** MATERIALS PROVIDED **
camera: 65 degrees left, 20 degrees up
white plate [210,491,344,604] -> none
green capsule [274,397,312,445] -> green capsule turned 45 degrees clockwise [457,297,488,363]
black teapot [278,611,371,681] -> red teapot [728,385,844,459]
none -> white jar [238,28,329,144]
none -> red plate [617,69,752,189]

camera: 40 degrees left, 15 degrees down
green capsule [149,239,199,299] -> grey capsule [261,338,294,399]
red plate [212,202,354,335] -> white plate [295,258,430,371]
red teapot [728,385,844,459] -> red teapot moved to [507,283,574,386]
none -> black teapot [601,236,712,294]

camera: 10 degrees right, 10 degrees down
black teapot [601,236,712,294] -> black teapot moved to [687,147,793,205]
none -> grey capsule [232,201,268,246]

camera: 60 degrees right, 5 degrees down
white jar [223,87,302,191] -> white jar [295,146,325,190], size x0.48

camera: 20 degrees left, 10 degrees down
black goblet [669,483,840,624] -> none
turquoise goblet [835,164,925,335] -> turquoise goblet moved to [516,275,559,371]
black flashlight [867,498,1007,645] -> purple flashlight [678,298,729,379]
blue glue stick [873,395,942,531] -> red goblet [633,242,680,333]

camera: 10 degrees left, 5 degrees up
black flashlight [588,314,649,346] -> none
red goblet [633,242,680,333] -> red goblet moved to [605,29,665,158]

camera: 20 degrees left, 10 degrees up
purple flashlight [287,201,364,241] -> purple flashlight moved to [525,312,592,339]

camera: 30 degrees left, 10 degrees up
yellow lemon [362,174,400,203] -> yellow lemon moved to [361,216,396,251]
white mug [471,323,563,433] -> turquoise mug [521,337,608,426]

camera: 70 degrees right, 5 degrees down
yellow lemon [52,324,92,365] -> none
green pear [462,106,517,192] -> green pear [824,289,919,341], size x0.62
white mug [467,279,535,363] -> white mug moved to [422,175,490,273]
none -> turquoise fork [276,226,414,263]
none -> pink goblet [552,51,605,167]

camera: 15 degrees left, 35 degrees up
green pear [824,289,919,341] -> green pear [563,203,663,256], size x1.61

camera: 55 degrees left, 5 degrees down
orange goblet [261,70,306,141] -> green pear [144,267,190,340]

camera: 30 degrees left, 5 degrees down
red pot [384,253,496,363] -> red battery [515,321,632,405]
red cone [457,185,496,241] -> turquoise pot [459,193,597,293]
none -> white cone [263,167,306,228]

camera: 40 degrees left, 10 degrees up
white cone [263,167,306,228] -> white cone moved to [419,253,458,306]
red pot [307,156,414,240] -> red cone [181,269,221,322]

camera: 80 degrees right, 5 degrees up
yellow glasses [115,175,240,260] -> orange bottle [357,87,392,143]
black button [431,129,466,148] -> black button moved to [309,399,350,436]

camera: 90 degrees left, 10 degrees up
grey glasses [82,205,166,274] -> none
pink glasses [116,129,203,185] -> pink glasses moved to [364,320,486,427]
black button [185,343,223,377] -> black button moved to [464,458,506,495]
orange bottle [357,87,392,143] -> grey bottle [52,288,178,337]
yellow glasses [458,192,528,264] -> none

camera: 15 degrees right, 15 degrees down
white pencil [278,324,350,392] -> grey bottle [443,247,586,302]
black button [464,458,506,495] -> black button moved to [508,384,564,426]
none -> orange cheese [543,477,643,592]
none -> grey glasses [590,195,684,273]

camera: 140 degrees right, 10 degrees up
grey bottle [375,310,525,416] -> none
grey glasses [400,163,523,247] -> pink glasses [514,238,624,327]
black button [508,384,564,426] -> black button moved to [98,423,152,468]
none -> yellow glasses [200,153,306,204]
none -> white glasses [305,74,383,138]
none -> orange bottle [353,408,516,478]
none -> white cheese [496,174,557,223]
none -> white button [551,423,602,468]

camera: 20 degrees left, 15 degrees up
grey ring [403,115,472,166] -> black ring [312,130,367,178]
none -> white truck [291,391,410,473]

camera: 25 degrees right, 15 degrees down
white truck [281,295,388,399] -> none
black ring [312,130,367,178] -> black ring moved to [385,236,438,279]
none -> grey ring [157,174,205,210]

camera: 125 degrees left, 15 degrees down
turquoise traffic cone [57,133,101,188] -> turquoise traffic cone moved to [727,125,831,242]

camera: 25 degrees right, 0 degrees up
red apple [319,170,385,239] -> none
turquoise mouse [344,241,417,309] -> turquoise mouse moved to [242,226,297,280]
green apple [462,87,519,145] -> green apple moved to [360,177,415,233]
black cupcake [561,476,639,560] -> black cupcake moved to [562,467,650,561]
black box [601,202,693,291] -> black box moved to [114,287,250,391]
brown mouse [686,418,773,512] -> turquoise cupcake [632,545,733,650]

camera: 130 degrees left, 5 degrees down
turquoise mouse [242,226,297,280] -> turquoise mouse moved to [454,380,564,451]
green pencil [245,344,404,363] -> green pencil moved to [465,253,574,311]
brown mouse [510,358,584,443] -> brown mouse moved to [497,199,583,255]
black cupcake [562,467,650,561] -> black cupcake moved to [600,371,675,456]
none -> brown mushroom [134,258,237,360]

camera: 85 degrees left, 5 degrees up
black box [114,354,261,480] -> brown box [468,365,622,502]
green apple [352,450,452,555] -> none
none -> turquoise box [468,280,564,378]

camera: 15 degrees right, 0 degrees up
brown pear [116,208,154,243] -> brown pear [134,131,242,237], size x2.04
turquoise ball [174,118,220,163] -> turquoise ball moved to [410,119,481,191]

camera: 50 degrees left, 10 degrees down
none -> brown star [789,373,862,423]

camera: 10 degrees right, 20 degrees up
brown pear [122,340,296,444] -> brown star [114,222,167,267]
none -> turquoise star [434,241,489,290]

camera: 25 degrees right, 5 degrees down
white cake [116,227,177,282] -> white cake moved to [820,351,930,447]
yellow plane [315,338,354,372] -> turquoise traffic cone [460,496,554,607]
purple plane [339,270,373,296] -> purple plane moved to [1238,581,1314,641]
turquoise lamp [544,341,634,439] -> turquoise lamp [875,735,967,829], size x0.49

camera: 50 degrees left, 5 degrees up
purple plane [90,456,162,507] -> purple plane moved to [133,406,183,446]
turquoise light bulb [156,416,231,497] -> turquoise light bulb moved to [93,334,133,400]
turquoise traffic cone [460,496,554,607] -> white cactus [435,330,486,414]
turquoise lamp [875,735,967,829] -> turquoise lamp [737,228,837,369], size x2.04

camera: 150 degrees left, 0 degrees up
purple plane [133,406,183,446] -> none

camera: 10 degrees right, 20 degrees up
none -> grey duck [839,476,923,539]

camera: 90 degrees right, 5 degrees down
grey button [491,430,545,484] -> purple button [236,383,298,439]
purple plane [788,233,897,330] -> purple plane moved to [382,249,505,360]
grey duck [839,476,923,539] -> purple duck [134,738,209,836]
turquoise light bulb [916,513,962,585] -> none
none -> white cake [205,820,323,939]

** REQUIREMENT **
Every entry is to be repeated exactly as it stands.

** FINAL ANSWER **
camera: 65 degrees left, 20 degrees up
white plate [210,491,344,604] -> none
green capsule [274,397,312,445] -> green capsule turned 45 degrees clockwise [457,297,488,363]
black teapot [278,611,371,681] -> red teapot [728,385,844,459]
none -> white jar [238,28,329,144]
none -> red plate [617,69,752,189]

camera: 40 degrees left, 15 degrees down
green capsule [149,239,199,299] -> grey capsule [261,338,294,399]
red plate [212,202,354,335] -> white plate [295,258,430,371]
red teapot [728,385,844,459] -> red teapot moved to [507,283,574,386]
none -> black teapot [601,236,712,294]

camera: 10 degrees right, 10 degrees down
black teapot [601,236,712,294] -> black teapot moved to [687,147,793,205]
none -> grey capsule [232,201,268,246]

camera: 60 degrees right, 5 degrees down
white jar [223,87,302,191] -> white jar [295,146,325,190], size x0.48

camera: 20 degrees left, 10 degrees down
black goblet [669,483,840,624] -> none
turquoise goblet [835,164,925,335] -> turquoise goblet moved to [516,275,559,371]
black flashlight [867,498,1007,645] -> purple flashlight [678,298,729,379]
blue glue stick [873,395,942,531] -> red goblet [633,242,680,333]

camera: 10 degrees left, 5 degrees up
black flashlight [588,314,649,346] -> none
red goblet [633,242,680,333] -> red goblet moved to [605,29,665,158]

camera: 20 degrees left, 10 degrees up
purple flashlight [287,201,364,241] -> purple flashlight moved to [525,312,592,339]

camera: 30 degrees left, 10 degrees up
yellow lemon [362,174,400,203] -> yellow lemon moved to [361,216,396,251]
white mug [471,323,563,433] -> turquoise mug [521,337,608,426]

camera: 70 degrees right, 5 degrees down
yellow lemon [52,324,92,365] -> none
green pear [462,106,517,192] -> green pear [824,289,919,341], size x0.62
white mug [467,279,535,363] -> white mug moved to [422,175,490,273]
none -> turquoise fork [276,226,414,263]
none -> pink goblet [552,51,605,167]

camera: 15 degrees left, 35 degrees up
green pear [824,289,919,341] -> green pear [563,203,663,256], size x1.61

camera: 55 degrees left, 5 degrees down
orange goblet [261,70,306,141] -> green pear [144,267,190,340]

camera: 30 degrees left, 5 degrees down
red pot [384,253,496,363] -> red battery [515,321,632,405]
red cone [457,185,496,241] -> turquoise pot [459,193,597,293]
none -> white cone [263,167,306,228]

camera: 40 degrees left, 10 degrees up
white cone [263,167,306,228] -> white cone moved to [419,253,458,306]
red pot [307,156,414,240] -> red cone [181,269,221,322]

camera: 80 degrees right, 5 degrees up
yellow glasses [115,175,240,260] -> orange bottle [357,87,392,143]
black button [431,129,466,148] -> black button moved to [309,399,350,436]

camera: 90 degrees left, 10 degrees up
grey glasses [82,205,166,274] -> none
pink glasses [116,129,203,185] -> pink glasses moved to [364,320,486,427]
black button [185,343,223,377] -> black button moved to [464,458,506,495]
orange bottle [357,87,392,143] -> grey bottle [52,288,178,337]
yellow glasses [458,192,528,264] -> none

camera: 15 degrees right, 15 degrees down
white pencil [278,324,350,392] -> grey bottle [443,247,586,302]
black button [464,458,506,495] -> black button moved to [508,384,564,426]
none -> orange cheese [543,477,643,592]
none -> grey glasses [590,195,684,273]

camera: 140 degrees right, 10 degrees up
grey bottle [375,310,525,416] -> none
grey glasses [400,163,523,247] -> pink glasses [514,238,624,327]
black button [508,384,564,426] -> black button moved to [98,423,152,468]
none -> yellow glasses [200,153,306,204]
none -> white glasses [305,74,383,138]
none -> orange bottle [353,408,516,478]
none -> white cheese [496,174,557,223]
none -> white button [551,423,602,468]

camera: 20 degrees left, 15 degrees up
grey ring [403,115,472,166] -> black ring [312,130,367,178]
none -> white truck [291,391,410,473]

camera: 25 degrees right, 15 degrees down
white truck [281,295,388,399] -> none
black ring [312,130,367,178] -> black ring moved to [385,236,438,279]
none -> grey ring [157,174,205,210]

camera: 125 degrees left, 15 degrees down
turquoise traffic cone [57,133,101,188] -> turquoise traffic cone moved to [727,125,831,242]

camera: 25 degrees right, 0 degrees up
red apple [319,170,385,239] -> none
turquoise mouse [344,241,417,309] -> turquoise mouse moved to [242,226,297,280]
green apple [462,87,519,145] -> green apple moved to [360,177,415,233]
black cupcake [561,476,639,560] -> black cupcake moved to [562,467,650,561]
black box [601,202,693,291] -> black box moved to [114,287,250,391]
brown mouse [686,418,773,512] -> turquoise cupcake [632,545,733,650]

camera: 130 degrees left, 5 degrees down
turquoise mouse [242,226,297,280] -> turquoise mouse moved to [454,380,564,451]
green pencil [245,344,404,363] -> green pencil moved to [465,253,574,311]
brown mouse [510,358,584,443] -> brown mouse moved to [497,199,583,255]
black cupcake [562,467,650,561] -> black cupcake moved to [600,371,675,456]
none -> brown mushroom [134,258,237,360]

camera: 85 degrees left, 5 degrees up
black box [114,354,261,480] -> brown box [468,365,622,502]
green apple [352,450,452,555] -> none
none -> turquoise box [468,280,564,378]

camera: 15 degrees right, 0 degrees up
brown pear [116,208,154,243] -> brown pear [134,131,242,237], size x2.04
turquoise ball [174,118,220,163] -> turquoise ball moved to [410,119,481,191]

camera: 50 degrees left, 10 degrees down
none -> brown star [789,373,862,423]

camera: 10 degrees right, 20 degrees up
brown pear [122,340,296,444] -> brown star [114,222,167,267]
none -> turquoise star [434,241,489,290]

camera: 25 degrees right, 5 degrees down
white cake [116,227,177,282] -> white cake moved to [820,351,930,447]
yellow plane [315,338,354,372] -> turquoise traffic cone [460,496,554,607]
purple plane [339,270,373,296] -> purple plane moved to [1238,581,1314,641]
turquoise lamp [544,341,634,439] -> turquoise lamp [875,735,967,829], size x0.49

camera: 50 degrees left, 5 degrees up
purple plane [90,456,162,507] -> purple plane moved to [133,406,183,446]
turquoise light bulb [156,416,231,497] -> turquoise light bulb moved to [93,334,133,400]
turquoise traffic cone [460,496,554,607] -> white cactus [435,330,486,414]
turquoise lamp [875,735,967,829] -> turquoise lamp [737,228,837,369], size x2.04

camera: 150 degrees left, 0 degrees up
purple plane [133,406,183,446] -> none

camera: 10 degrees right, 20 degrees up
none -> grey duck [839,476,923,539]

camera: 90 degrees right, 5 degrees down
grey button [491,430,545,484] -> purple button [236,383,298,439]
purple plane [788,233,897,330] -> purple plane moved to [382,249,505,360]
grey duck [839,476,923,539] -> purple duck [134,738,209,836]
turquoise light bulb [916,513,962,585] -> none
none -> white cake [205,820,323,939]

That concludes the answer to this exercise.